● **Exercise goal**
List every line in the records below that contains the string "instrumentName".

● **Data supplied**
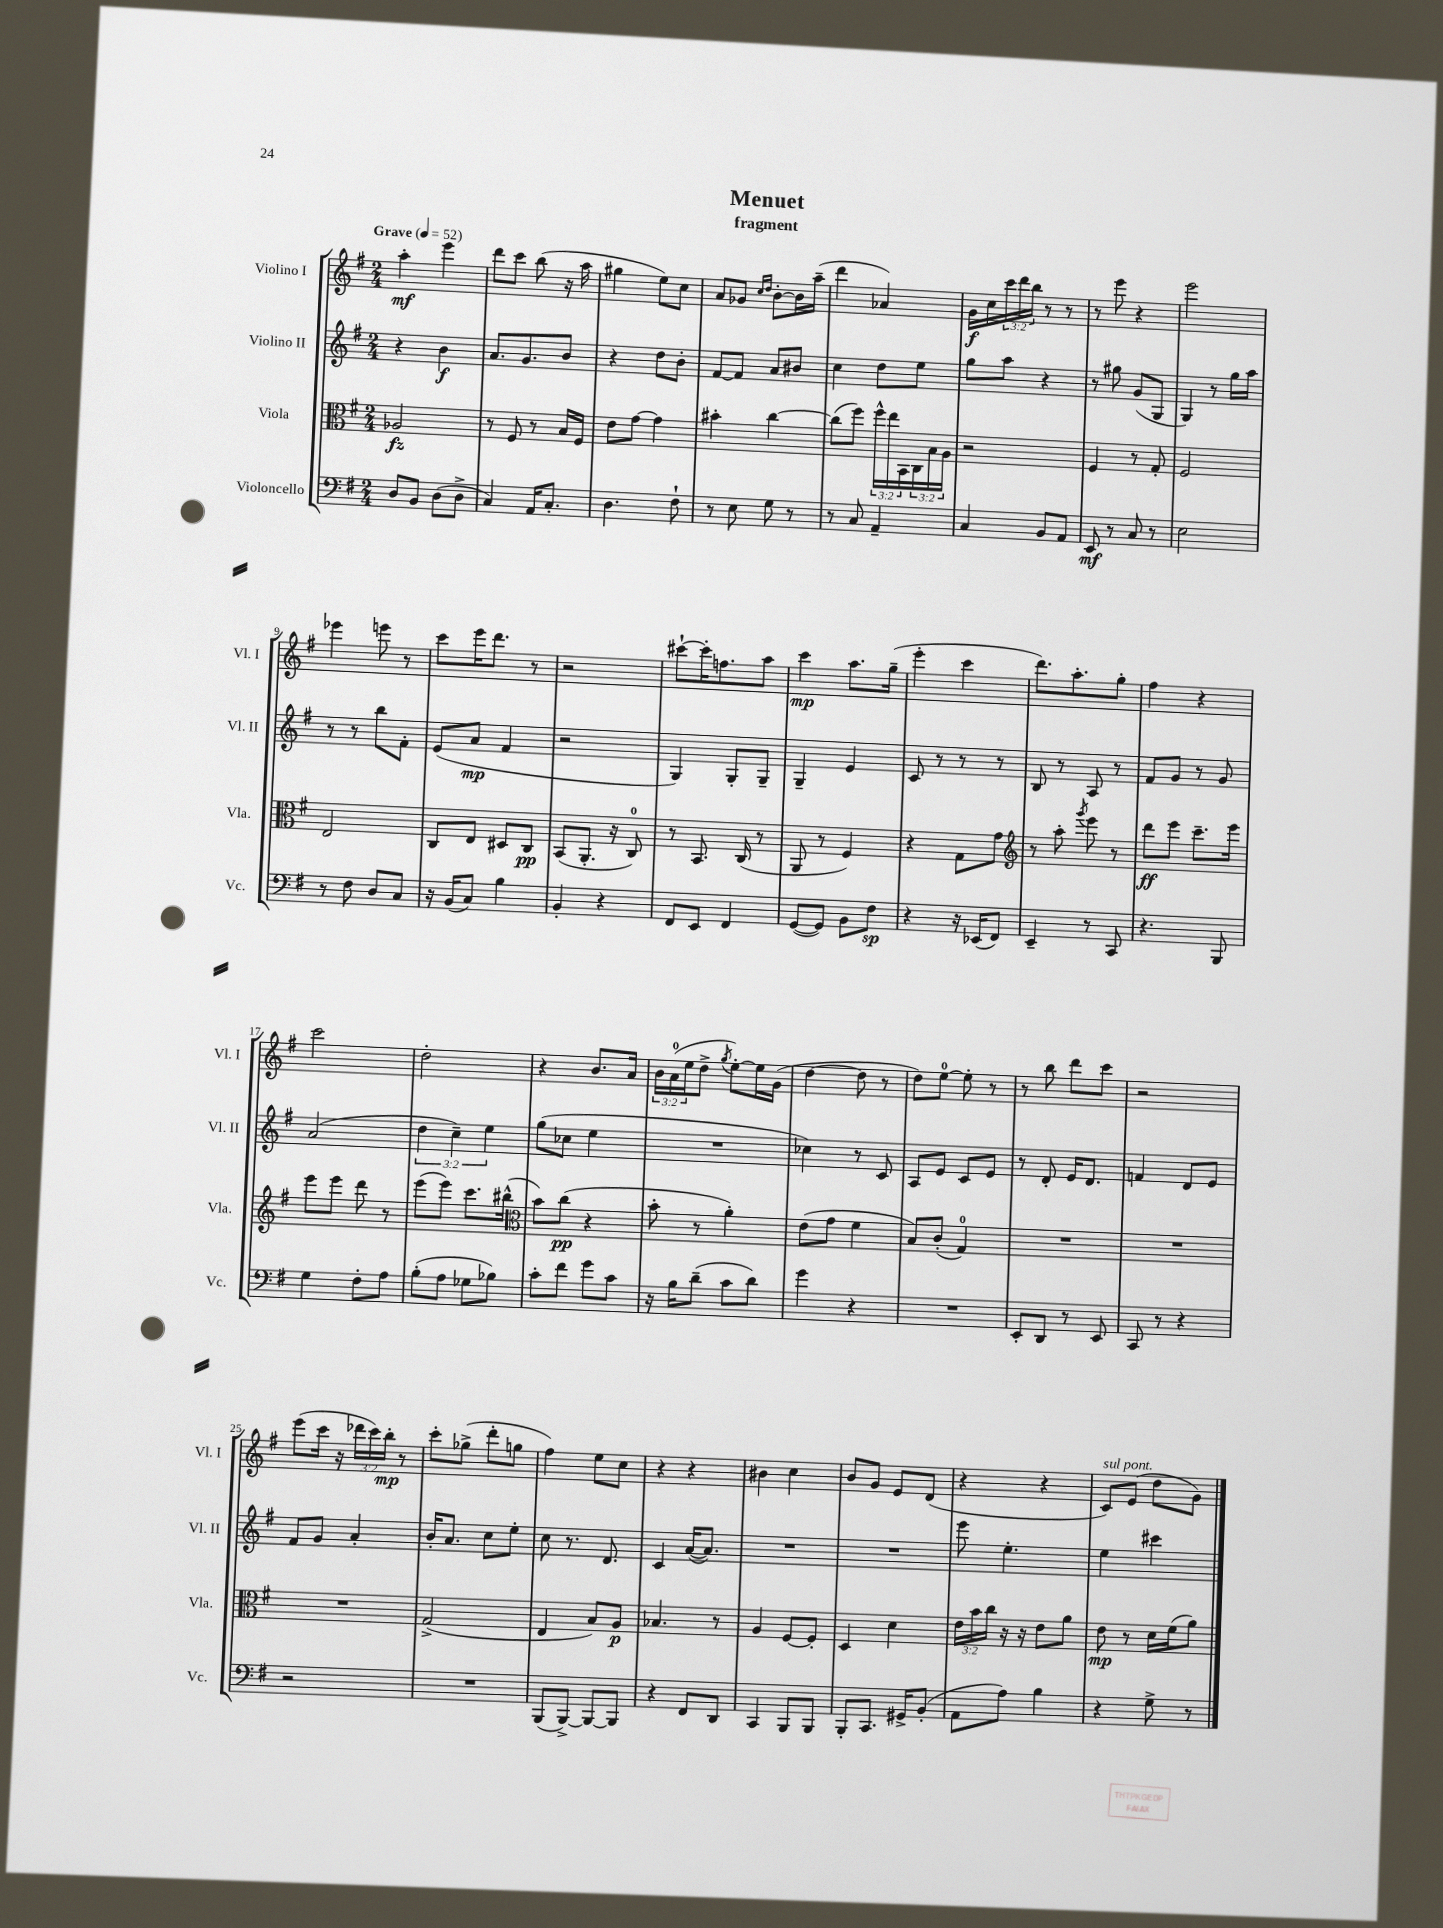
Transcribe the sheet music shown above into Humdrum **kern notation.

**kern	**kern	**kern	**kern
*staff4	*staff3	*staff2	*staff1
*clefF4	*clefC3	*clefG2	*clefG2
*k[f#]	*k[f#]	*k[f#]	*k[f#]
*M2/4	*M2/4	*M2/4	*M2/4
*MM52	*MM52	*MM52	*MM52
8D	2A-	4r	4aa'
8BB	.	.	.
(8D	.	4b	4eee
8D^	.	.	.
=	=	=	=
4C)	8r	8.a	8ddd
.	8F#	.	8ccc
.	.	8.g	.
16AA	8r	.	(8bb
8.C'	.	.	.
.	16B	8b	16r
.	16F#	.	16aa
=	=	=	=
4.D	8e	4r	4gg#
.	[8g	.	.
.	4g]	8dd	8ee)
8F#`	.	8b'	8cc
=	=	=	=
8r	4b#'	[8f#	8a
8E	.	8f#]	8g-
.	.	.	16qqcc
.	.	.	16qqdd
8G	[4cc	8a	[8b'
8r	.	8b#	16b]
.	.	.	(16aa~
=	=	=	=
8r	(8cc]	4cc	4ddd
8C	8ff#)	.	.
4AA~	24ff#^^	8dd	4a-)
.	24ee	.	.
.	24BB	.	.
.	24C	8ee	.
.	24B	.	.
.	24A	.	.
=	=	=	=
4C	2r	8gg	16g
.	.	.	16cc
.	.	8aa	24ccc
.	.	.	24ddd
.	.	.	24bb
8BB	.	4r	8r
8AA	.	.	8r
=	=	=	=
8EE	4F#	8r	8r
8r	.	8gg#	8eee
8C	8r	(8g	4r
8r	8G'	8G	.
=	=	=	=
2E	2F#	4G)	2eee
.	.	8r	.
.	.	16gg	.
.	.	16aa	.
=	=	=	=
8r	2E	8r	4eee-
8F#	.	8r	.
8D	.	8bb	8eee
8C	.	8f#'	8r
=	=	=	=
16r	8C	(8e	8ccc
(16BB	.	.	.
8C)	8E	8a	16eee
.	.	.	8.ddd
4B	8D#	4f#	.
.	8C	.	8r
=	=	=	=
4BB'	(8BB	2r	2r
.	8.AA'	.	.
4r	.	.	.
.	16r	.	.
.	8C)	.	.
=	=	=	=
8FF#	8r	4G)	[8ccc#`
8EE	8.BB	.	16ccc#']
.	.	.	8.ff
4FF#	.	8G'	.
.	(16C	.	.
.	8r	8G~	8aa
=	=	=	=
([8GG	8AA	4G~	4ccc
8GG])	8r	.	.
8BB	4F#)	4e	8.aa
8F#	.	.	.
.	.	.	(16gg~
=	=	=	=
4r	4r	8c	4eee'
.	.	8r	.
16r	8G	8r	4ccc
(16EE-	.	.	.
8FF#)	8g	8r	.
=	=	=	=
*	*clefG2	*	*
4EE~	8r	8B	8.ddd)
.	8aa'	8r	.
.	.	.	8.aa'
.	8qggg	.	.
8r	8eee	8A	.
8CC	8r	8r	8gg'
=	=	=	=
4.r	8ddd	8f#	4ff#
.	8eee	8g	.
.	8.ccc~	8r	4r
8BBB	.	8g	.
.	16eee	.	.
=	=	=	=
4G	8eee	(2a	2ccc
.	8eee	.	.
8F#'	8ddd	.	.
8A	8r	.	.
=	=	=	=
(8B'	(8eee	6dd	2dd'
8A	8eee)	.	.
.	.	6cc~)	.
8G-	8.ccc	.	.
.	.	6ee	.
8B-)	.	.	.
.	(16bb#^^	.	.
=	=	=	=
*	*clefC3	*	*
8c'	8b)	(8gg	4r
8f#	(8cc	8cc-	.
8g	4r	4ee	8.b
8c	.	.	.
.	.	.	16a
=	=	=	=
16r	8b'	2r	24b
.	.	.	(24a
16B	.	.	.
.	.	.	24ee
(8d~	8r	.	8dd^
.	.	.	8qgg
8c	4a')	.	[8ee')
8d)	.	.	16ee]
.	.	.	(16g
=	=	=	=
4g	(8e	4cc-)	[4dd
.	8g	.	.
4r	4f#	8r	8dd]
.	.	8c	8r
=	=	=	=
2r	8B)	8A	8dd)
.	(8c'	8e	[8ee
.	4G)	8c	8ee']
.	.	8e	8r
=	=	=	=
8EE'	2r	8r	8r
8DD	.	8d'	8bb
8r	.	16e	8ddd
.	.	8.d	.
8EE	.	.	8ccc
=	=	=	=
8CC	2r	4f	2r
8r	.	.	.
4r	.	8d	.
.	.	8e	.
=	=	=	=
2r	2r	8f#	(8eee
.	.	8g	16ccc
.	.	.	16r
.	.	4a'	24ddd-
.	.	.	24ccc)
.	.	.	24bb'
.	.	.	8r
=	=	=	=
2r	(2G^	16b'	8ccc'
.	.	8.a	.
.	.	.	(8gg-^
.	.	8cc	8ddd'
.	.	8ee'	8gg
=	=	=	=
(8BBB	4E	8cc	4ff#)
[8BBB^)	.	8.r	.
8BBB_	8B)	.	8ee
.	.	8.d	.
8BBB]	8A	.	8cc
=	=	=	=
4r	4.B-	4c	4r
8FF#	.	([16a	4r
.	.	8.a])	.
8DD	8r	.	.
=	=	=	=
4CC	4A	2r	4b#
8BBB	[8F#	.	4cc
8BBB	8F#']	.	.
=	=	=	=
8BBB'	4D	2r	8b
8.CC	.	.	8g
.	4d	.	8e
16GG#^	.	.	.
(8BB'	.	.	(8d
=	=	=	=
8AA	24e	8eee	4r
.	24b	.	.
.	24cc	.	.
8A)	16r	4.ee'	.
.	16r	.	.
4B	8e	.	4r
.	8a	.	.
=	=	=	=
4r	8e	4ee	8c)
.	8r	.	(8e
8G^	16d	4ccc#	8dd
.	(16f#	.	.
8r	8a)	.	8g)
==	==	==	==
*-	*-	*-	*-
* * *
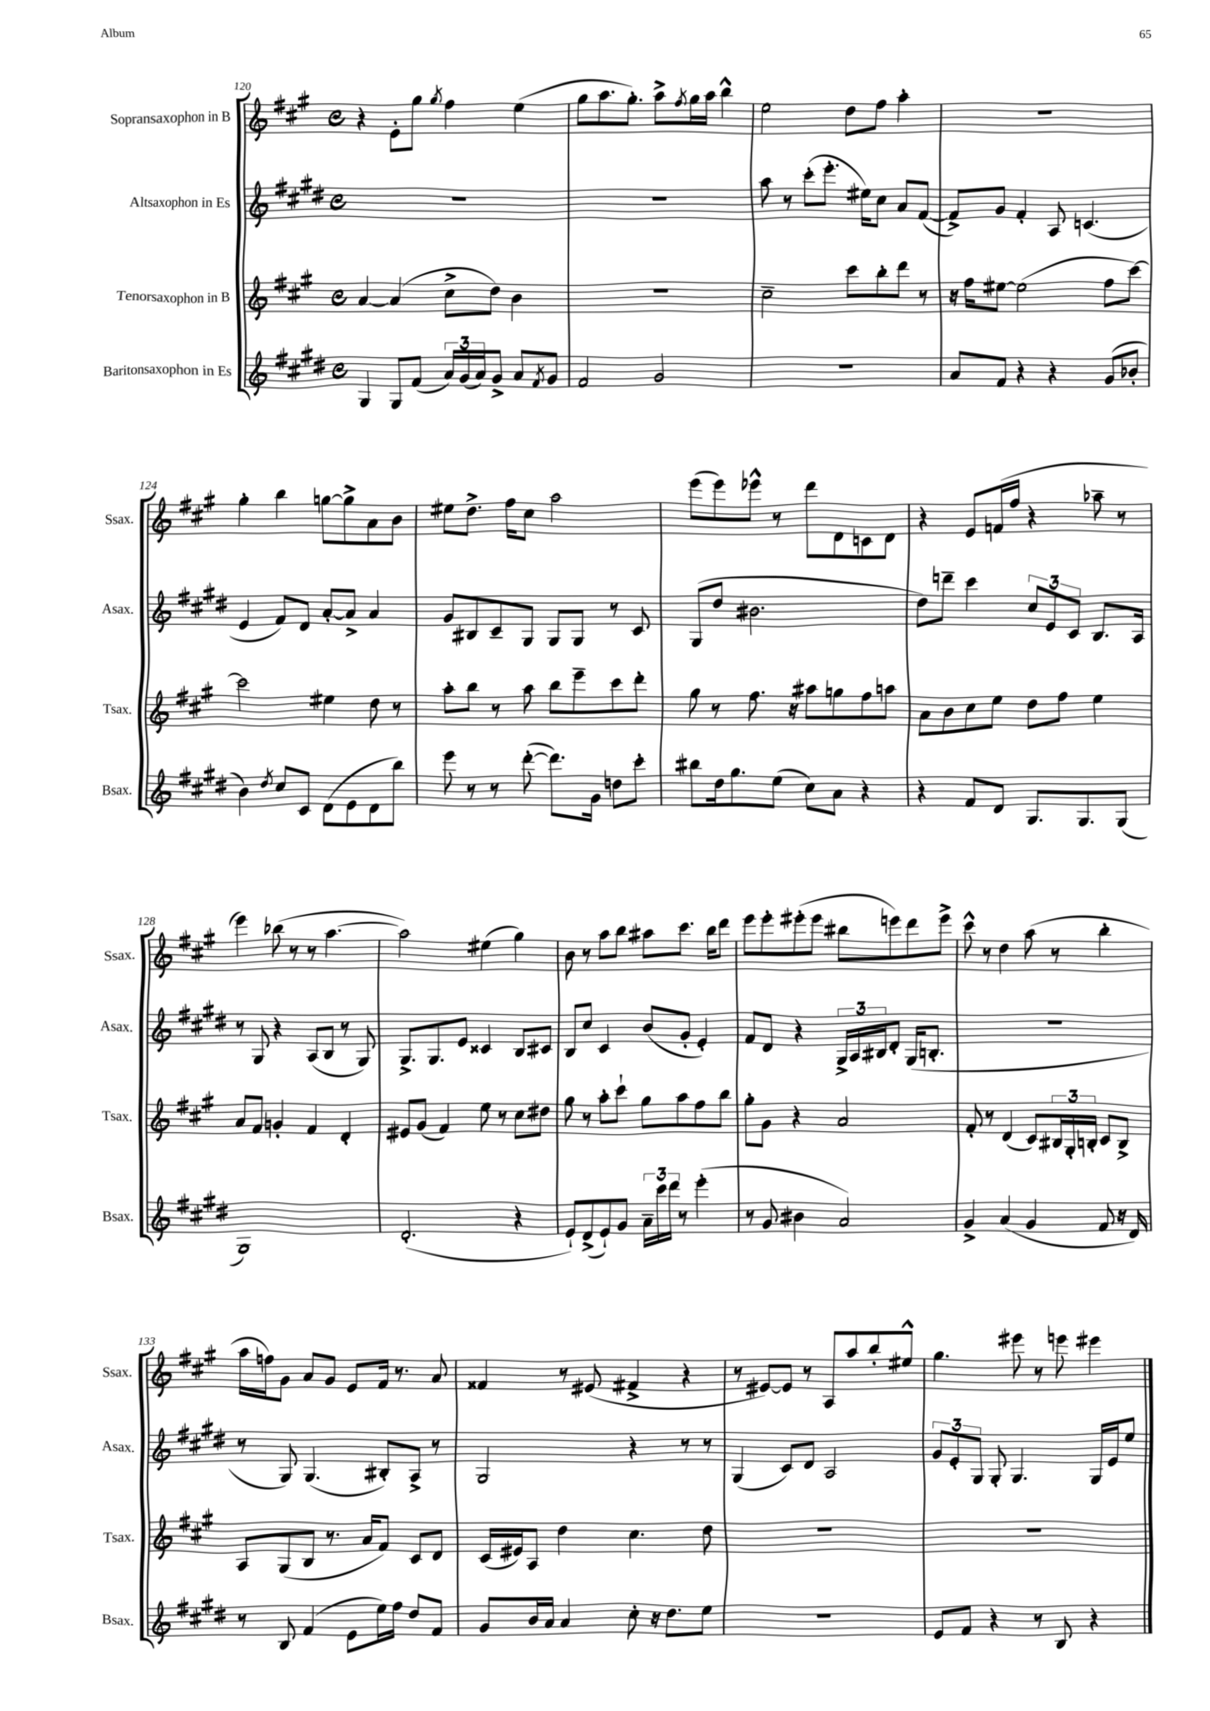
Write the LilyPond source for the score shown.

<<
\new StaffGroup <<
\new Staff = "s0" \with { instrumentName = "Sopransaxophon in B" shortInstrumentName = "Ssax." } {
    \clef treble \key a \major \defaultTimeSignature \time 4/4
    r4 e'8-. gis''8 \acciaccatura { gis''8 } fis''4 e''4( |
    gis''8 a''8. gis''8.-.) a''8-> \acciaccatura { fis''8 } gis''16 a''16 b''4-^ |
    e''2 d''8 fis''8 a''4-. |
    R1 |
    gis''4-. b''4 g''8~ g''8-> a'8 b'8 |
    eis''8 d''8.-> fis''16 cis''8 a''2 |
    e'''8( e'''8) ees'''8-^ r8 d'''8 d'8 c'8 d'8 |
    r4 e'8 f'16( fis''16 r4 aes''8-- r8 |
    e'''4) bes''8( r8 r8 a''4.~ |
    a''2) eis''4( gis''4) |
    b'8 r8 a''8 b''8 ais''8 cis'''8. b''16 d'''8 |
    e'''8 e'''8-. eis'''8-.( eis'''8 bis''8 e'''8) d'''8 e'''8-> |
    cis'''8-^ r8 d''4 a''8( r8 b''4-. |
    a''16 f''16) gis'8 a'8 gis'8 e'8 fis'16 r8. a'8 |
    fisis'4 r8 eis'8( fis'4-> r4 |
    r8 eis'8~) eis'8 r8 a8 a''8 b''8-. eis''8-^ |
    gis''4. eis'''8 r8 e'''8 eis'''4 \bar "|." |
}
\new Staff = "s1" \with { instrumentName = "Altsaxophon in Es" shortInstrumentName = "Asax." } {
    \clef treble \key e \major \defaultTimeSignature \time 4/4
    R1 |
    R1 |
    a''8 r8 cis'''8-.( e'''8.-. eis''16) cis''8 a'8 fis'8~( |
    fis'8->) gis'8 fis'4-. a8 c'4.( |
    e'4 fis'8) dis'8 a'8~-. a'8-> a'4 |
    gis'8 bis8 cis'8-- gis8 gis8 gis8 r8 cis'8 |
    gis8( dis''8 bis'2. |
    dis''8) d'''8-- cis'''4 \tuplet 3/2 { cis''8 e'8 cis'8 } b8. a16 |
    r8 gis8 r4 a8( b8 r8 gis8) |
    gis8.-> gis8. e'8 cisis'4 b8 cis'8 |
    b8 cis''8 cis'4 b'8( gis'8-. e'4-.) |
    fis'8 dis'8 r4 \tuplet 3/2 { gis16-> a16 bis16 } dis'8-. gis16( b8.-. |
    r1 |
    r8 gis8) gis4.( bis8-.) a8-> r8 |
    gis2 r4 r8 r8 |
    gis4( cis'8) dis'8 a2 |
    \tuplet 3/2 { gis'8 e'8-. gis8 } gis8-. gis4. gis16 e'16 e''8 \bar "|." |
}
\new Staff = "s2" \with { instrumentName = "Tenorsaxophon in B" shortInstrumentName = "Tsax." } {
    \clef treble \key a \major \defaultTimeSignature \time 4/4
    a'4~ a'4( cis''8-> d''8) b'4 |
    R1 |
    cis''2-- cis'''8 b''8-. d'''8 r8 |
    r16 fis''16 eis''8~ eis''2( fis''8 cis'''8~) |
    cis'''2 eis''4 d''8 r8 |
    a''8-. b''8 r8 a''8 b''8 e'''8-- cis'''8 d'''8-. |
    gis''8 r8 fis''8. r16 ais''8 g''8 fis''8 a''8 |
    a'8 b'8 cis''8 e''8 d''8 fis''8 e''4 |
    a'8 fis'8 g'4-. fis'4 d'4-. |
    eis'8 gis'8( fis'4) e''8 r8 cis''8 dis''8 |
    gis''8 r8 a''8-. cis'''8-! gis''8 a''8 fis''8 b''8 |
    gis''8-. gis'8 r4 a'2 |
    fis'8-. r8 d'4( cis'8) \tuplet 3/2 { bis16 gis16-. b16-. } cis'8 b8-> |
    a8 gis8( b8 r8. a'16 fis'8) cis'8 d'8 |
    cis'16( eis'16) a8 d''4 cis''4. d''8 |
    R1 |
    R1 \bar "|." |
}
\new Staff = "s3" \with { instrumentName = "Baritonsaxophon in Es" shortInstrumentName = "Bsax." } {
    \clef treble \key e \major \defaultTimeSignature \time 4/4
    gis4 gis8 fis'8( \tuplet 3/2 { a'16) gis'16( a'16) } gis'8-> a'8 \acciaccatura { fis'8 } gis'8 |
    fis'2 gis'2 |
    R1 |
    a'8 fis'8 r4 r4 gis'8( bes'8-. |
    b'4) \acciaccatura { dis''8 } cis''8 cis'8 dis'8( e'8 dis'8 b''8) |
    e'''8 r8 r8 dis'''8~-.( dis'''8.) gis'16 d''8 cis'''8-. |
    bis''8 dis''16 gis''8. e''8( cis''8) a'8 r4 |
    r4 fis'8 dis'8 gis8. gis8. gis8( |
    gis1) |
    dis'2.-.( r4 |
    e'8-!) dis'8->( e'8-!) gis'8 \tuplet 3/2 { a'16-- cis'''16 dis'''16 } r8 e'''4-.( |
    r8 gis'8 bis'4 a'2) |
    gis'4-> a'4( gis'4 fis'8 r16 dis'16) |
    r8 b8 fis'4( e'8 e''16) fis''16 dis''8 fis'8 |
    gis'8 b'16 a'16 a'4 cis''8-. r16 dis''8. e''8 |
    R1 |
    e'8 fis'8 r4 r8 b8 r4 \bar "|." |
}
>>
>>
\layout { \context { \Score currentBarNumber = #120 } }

● **Result**
\new Staff = "s0" \with { instrumentName = "Sopransaxophon in B" shortInstrumentName = "Ssax." } {
\new Staff = "s1" \with { instrumentName = "Altsaxophon in Es" shortInstrumentName = "Asax." } {
\new Staff = "s2" \with { instrumentName = "Tenorsaxophon in B" shortInstrumentName = "Tsax." } {
\new Staff = "s3" \with { instrumentName = "Baritonsaxophon in Es" shortInstrumentName = "Bsax." } {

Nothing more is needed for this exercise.